── Supplied data

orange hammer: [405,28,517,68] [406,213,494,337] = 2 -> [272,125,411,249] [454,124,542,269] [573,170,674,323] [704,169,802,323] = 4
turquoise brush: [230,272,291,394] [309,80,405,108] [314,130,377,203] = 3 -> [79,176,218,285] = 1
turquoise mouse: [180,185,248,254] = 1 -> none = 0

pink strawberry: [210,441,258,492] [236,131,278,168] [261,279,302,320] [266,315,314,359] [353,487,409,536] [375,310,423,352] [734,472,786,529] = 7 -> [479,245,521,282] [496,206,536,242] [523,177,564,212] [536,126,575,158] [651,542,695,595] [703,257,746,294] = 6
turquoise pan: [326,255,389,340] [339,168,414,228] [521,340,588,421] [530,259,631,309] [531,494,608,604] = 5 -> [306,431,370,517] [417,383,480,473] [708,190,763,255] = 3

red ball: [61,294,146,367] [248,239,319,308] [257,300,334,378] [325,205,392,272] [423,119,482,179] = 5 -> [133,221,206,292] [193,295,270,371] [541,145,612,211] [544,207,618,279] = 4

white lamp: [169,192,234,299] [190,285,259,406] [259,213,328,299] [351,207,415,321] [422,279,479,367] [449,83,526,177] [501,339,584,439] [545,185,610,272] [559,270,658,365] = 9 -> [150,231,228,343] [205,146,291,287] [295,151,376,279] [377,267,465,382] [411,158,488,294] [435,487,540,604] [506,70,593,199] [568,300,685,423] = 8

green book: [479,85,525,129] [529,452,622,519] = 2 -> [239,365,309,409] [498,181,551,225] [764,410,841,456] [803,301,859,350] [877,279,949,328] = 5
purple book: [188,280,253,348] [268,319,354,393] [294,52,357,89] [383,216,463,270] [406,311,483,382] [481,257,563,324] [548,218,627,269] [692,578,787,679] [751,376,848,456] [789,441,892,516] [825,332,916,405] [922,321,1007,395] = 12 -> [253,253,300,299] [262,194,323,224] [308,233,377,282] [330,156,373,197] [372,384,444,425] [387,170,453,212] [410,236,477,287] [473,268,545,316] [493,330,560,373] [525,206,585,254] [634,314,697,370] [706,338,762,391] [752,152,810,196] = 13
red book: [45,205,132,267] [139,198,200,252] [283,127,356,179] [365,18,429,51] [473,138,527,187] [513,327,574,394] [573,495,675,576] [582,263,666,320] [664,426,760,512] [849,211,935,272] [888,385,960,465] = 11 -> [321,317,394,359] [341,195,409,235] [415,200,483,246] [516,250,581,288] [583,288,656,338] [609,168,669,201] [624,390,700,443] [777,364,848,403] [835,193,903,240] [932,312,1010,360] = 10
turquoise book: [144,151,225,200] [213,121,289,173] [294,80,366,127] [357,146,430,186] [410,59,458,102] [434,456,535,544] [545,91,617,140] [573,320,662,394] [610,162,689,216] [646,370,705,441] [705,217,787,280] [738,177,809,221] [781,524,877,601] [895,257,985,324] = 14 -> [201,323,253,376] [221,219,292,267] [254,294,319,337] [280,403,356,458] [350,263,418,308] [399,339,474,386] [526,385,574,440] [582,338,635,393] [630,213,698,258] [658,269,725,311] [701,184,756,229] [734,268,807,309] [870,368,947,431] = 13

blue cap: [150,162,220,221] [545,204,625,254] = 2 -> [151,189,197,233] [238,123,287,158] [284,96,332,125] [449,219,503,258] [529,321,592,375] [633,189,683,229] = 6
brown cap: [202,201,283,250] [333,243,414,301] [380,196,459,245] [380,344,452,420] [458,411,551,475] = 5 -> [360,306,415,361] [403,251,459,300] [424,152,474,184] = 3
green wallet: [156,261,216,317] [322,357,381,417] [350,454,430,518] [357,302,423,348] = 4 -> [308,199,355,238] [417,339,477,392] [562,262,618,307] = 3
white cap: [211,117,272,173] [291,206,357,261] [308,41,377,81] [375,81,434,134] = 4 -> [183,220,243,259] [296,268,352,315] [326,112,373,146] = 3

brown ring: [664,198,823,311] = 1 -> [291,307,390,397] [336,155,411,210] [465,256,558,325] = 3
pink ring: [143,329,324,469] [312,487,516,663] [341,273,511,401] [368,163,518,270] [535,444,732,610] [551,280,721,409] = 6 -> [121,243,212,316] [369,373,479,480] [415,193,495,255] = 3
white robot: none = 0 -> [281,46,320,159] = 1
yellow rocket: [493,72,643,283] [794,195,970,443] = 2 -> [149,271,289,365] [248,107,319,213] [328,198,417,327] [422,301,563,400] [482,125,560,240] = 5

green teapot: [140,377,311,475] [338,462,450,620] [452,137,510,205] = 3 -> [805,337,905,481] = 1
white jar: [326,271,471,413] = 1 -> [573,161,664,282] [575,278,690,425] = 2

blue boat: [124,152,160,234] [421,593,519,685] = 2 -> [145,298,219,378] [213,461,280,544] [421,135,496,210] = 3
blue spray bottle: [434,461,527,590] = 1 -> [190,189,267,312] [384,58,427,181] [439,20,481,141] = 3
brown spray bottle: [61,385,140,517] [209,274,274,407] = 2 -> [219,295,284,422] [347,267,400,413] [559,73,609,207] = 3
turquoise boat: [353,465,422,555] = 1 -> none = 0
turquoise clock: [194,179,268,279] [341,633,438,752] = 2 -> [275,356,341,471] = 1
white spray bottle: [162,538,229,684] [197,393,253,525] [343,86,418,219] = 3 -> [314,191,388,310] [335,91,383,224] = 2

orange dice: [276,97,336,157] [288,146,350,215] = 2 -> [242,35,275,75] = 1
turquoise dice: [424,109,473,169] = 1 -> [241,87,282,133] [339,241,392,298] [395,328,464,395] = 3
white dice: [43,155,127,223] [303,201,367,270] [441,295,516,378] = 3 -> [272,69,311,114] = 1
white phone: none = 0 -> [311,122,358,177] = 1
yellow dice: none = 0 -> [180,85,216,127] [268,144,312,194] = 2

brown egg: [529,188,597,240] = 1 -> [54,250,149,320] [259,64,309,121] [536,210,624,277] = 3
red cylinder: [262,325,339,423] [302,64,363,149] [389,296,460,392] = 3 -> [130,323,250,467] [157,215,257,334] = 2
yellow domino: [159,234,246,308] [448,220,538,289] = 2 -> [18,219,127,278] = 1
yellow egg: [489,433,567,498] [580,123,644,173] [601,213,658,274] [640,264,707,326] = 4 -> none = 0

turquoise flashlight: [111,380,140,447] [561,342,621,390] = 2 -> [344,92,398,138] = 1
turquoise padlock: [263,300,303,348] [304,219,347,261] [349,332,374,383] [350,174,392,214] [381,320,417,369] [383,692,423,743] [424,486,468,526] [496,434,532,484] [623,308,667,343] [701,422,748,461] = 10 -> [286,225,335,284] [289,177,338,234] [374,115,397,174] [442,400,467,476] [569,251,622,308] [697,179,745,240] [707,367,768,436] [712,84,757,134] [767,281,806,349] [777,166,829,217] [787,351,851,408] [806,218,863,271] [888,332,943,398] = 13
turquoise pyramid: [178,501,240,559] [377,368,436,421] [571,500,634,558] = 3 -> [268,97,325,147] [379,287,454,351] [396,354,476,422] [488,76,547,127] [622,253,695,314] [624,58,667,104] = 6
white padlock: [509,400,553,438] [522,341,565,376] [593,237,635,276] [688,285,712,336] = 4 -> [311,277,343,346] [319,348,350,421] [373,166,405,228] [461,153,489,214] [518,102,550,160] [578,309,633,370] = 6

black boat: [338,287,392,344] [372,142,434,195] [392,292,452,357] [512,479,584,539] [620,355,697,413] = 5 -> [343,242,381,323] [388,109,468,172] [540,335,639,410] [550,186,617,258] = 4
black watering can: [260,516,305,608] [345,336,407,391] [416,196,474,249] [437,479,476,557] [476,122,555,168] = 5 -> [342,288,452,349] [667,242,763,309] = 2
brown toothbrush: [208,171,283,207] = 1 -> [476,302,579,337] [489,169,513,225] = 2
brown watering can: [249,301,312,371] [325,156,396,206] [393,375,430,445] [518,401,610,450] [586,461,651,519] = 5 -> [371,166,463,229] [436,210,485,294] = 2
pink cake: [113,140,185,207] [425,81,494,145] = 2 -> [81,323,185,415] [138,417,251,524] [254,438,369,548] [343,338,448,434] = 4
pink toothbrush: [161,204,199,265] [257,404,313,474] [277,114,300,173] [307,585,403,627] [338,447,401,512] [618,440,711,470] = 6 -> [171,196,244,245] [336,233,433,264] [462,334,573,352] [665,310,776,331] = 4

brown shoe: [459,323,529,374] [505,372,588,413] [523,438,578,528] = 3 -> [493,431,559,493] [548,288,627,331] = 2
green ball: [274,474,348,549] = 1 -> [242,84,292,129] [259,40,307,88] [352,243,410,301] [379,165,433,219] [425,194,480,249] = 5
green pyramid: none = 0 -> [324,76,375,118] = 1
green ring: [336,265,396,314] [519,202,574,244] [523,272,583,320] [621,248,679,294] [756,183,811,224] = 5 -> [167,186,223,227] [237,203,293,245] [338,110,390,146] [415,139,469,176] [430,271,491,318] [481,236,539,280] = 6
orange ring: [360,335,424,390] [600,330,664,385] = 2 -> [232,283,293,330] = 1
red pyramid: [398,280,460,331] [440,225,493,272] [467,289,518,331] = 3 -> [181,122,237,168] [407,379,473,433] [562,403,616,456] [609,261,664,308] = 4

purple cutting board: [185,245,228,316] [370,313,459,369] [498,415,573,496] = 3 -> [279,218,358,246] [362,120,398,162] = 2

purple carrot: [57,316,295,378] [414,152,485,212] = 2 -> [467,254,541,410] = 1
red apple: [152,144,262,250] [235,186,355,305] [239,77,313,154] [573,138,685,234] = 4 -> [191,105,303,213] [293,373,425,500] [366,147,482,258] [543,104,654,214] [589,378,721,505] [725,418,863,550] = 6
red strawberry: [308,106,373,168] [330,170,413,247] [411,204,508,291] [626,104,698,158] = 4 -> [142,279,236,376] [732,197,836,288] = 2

────

Without changing anything, quote the lines from the top of the data to the line that contains "turquoise mouse: [180,185,248,254]", including that line.

Result of this exercise
orange hammer: [405,28,517,68] [406,213,494,337] = 2 -> [272,125,411,249] [454,124,542,269] [573,170,674,323] [704,169,802,323] = 4
turquoise brush: [230,272,291,394] [309,80,405,108] [314,130,377,203] = 3 -> [79,176,218,285] = 1
turquoise mouse: [180,185,248,254] = 1 -> none = 0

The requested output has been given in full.